§ Data to process:
==========

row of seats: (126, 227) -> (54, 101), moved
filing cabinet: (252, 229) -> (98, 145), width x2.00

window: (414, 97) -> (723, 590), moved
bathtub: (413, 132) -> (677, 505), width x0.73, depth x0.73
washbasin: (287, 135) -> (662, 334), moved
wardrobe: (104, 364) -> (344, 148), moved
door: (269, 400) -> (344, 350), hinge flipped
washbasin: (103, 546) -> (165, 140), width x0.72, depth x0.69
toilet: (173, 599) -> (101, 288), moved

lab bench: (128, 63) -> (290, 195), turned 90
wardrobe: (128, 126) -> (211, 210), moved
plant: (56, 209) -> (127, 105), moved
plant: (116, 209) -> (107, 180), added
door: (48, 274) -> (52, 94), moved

==========

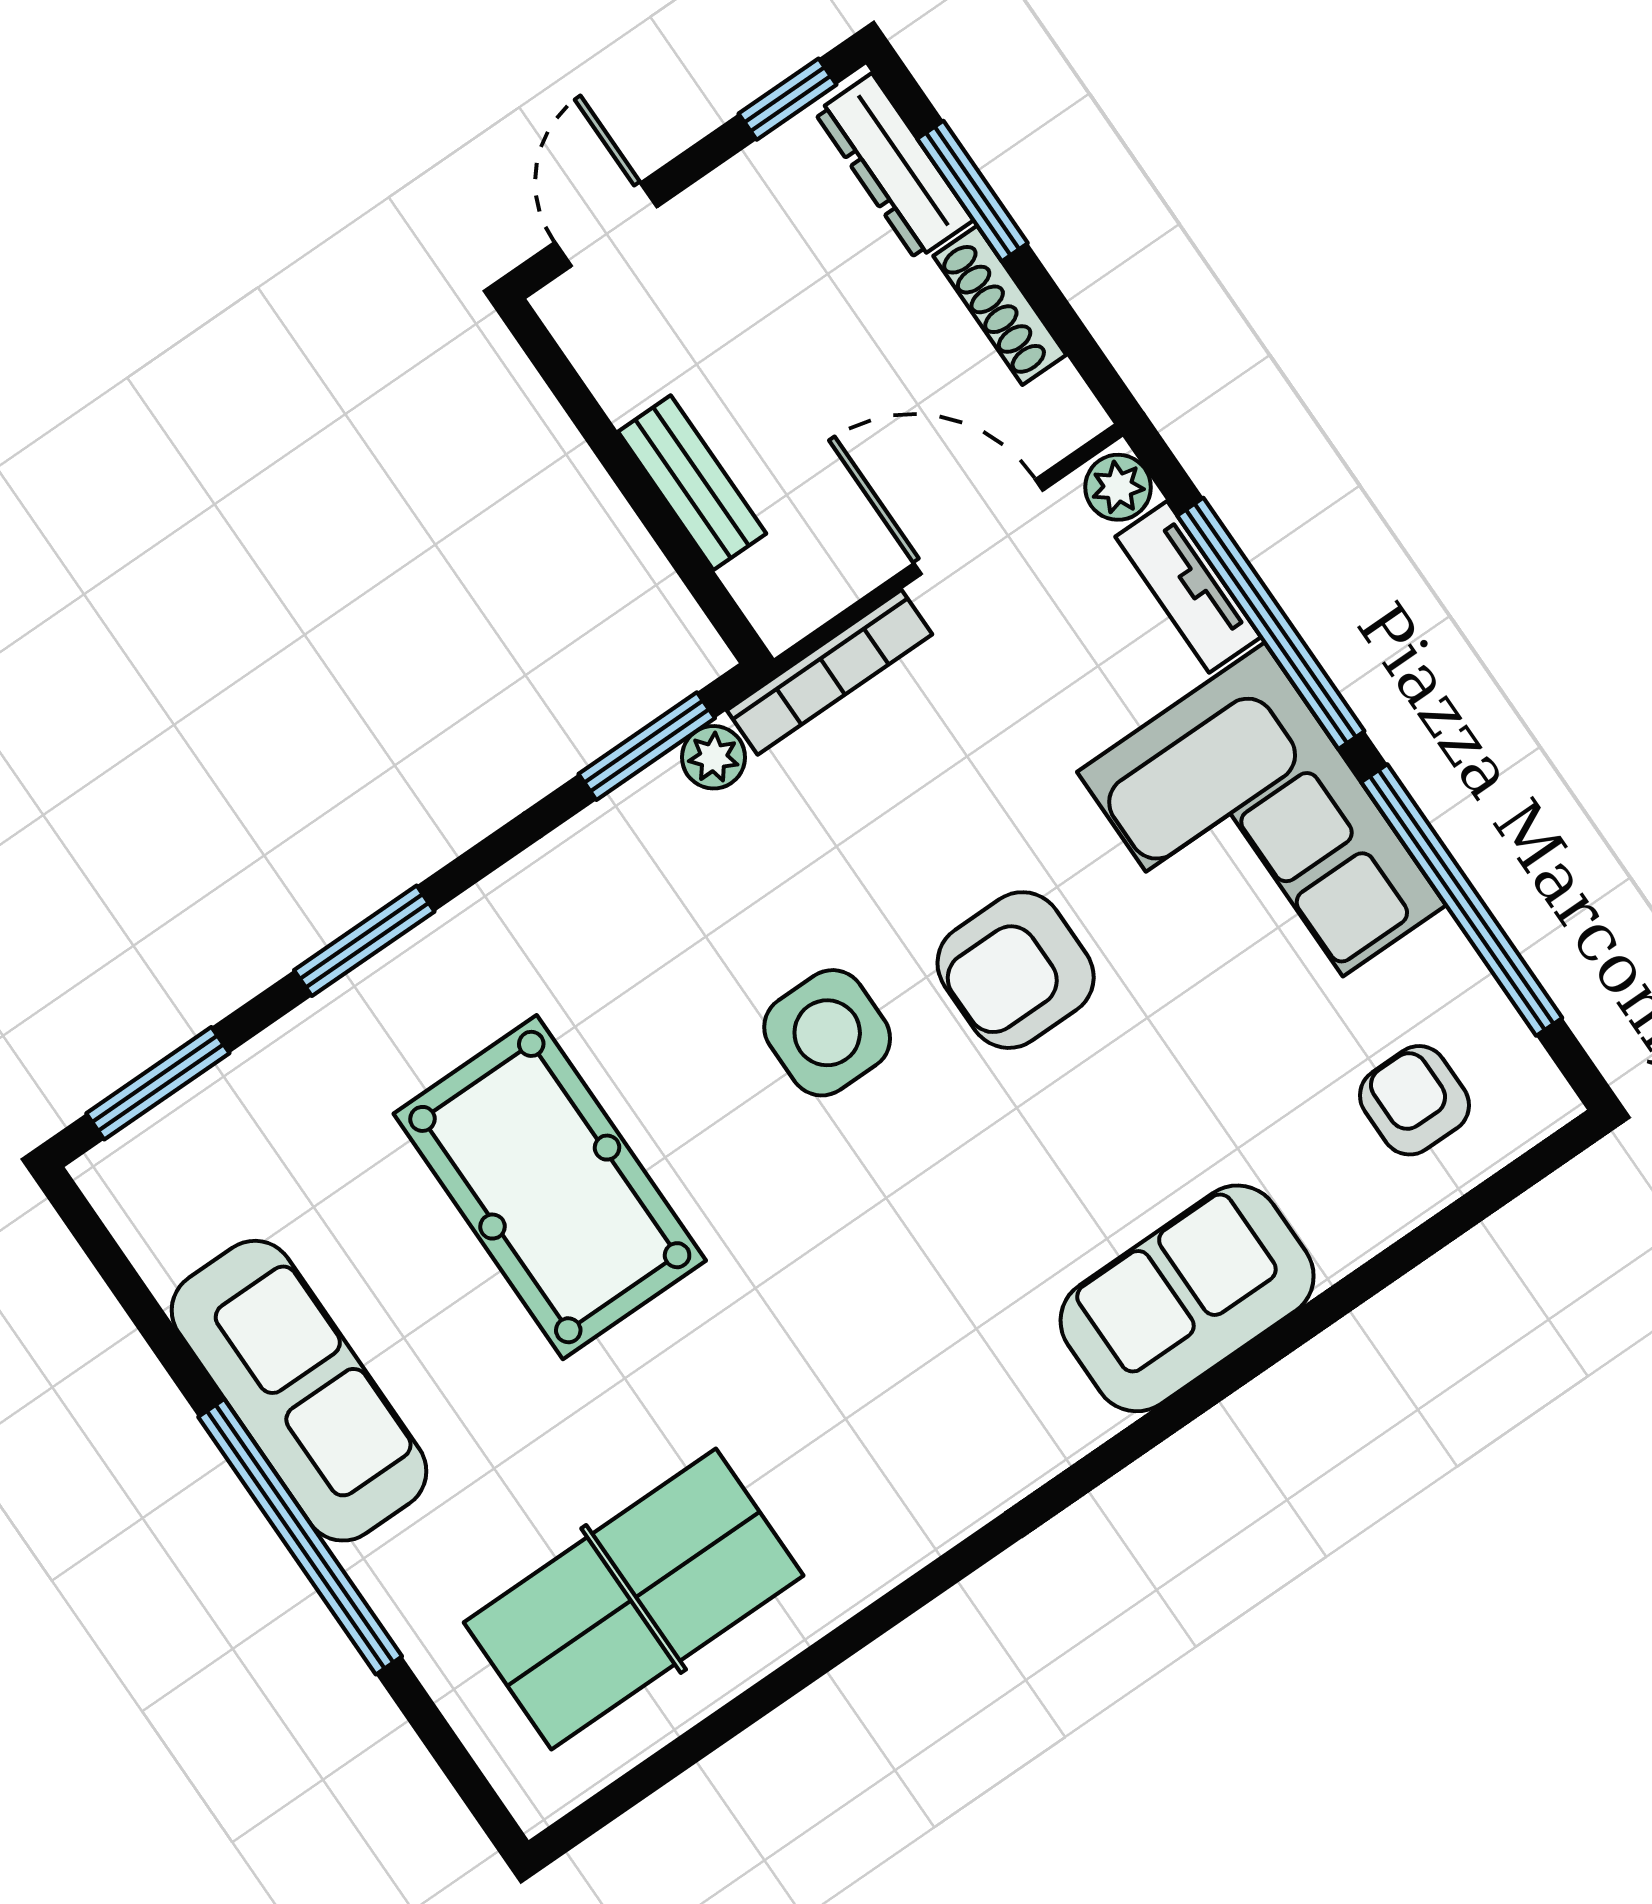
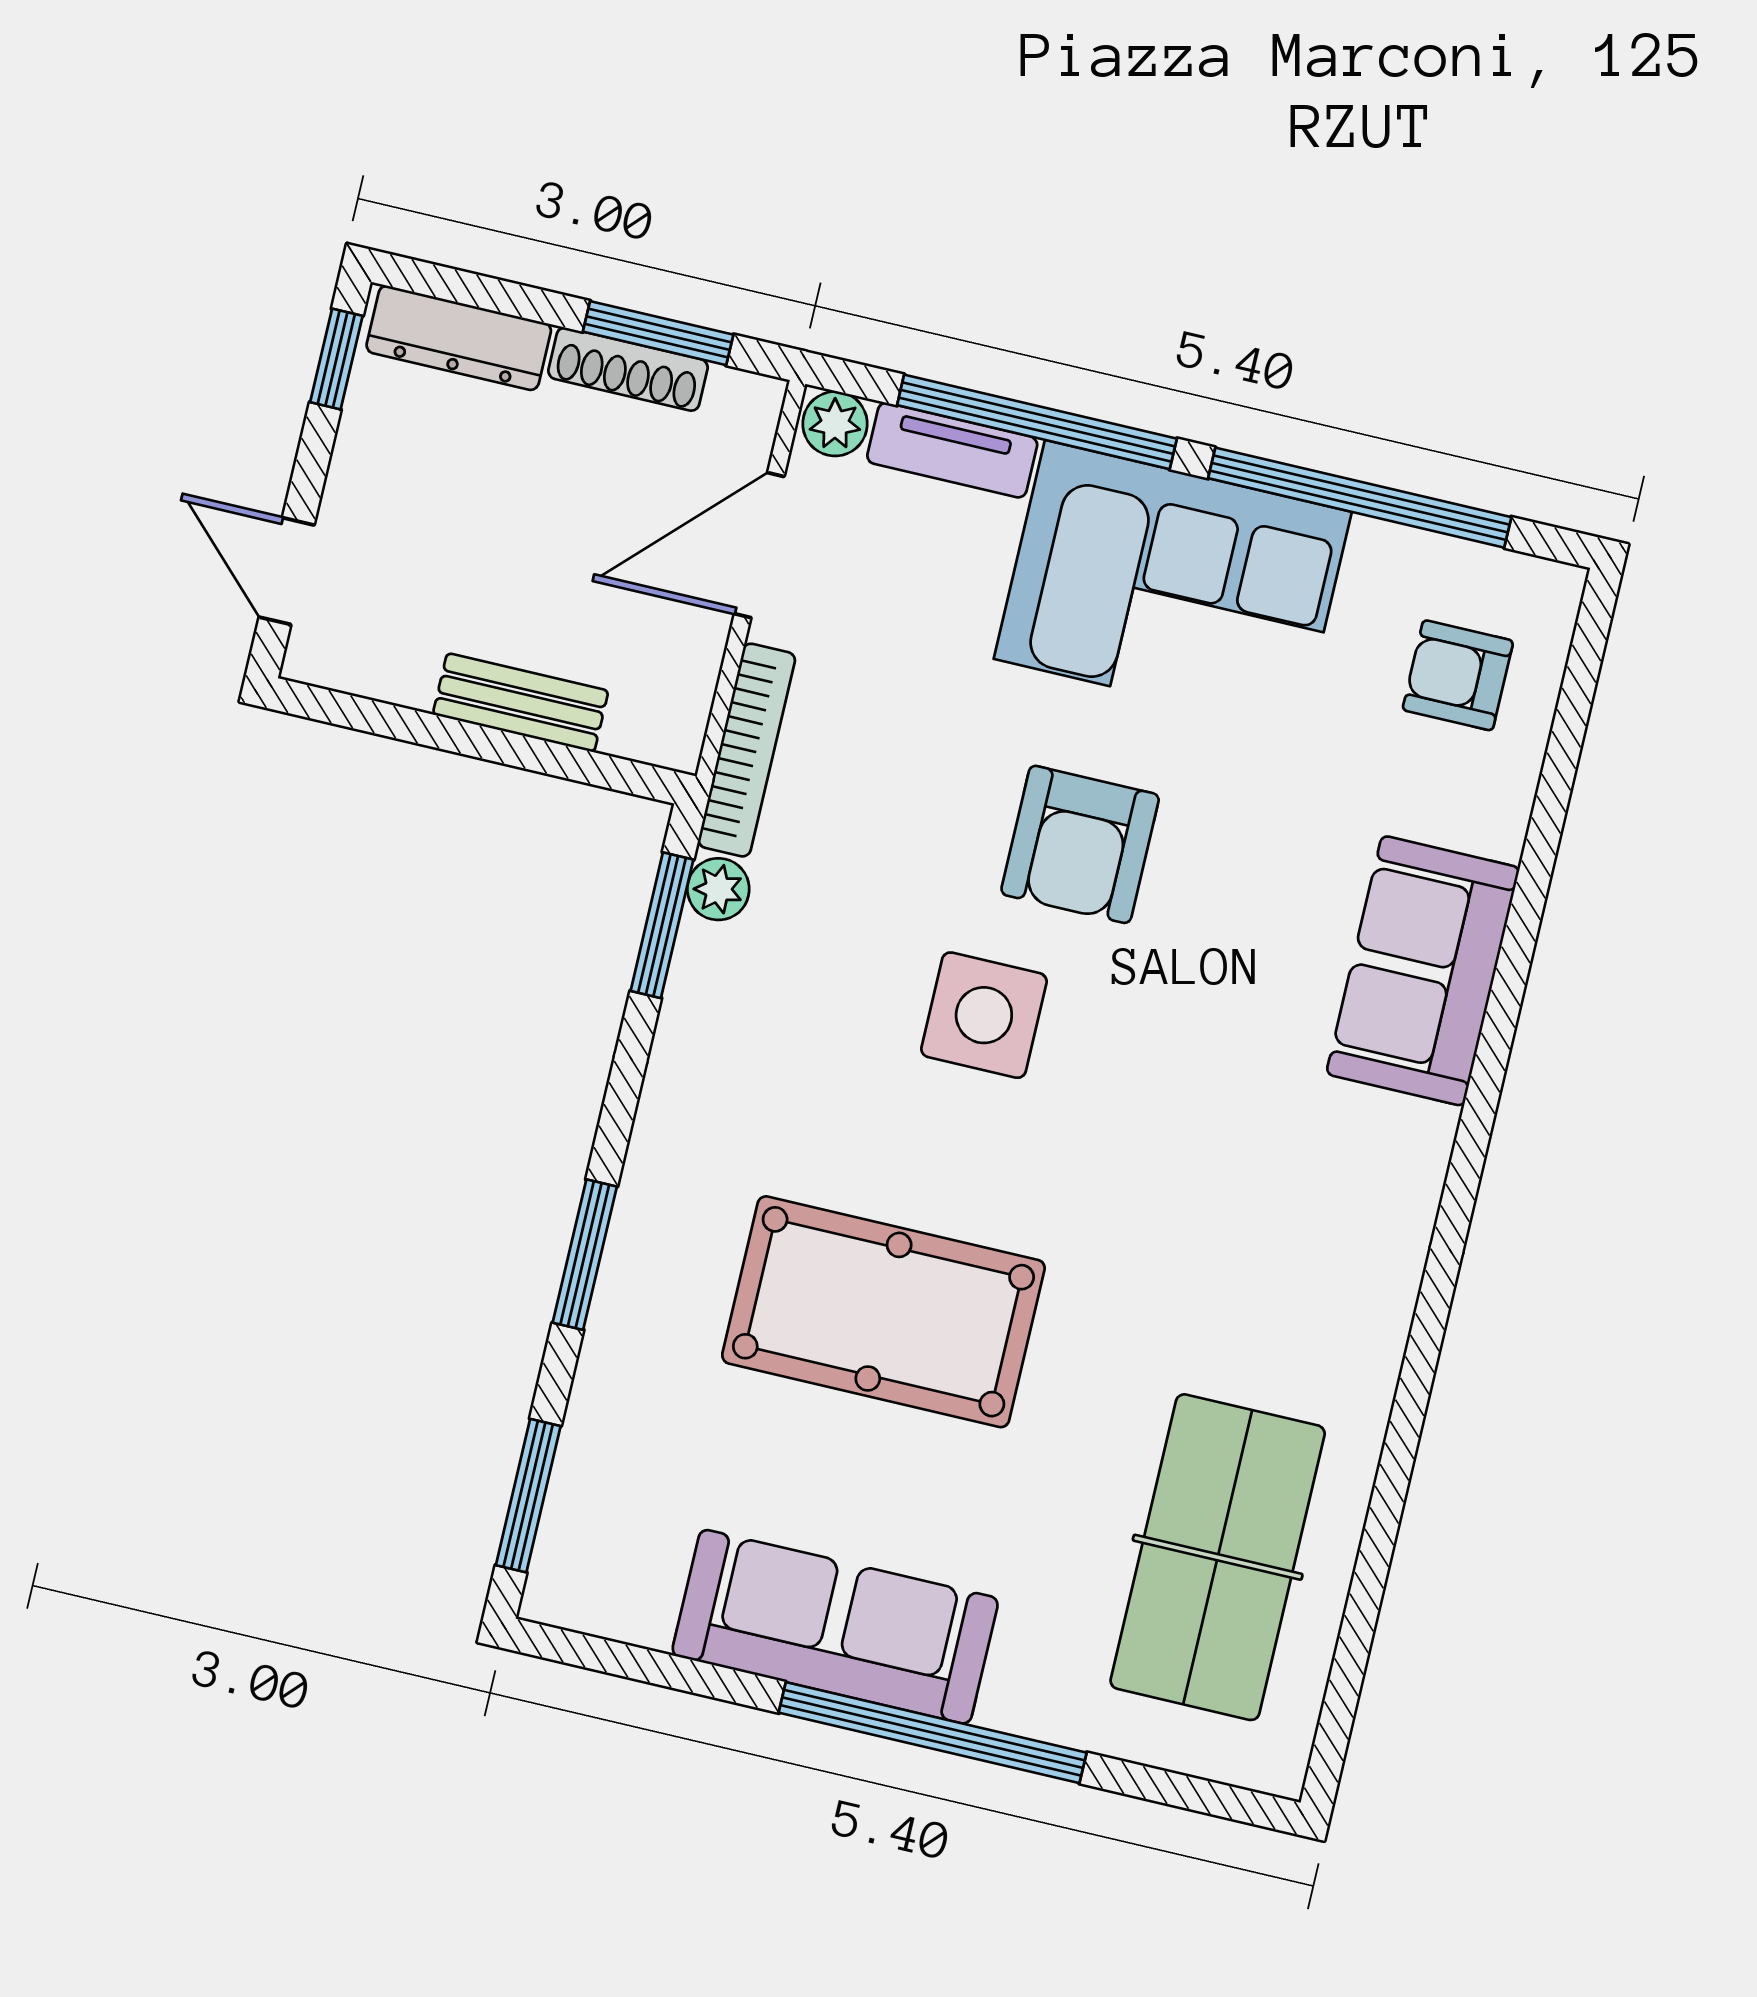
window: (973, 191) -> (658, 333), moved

==========

§ Instructions to follow:
Retype, exactly and in full, the lines above from the one containing "row of seats: (126, 227) -> (54, 101), moved" through the one containing "washbasin: (287, 135) -> (662, 334), moved".

§ Response below:
row of seats: (126, 227) -> (54, 101), moved
filing cabinet: (252, 229) -> (98, 145), width x2.00

window: (414, 97) -> (723, 590), moved
bathtub: (413, 132) -> (677, 505), width x0.73, depth x0.73
washbasin: (287, 135) -> (662, 334), moved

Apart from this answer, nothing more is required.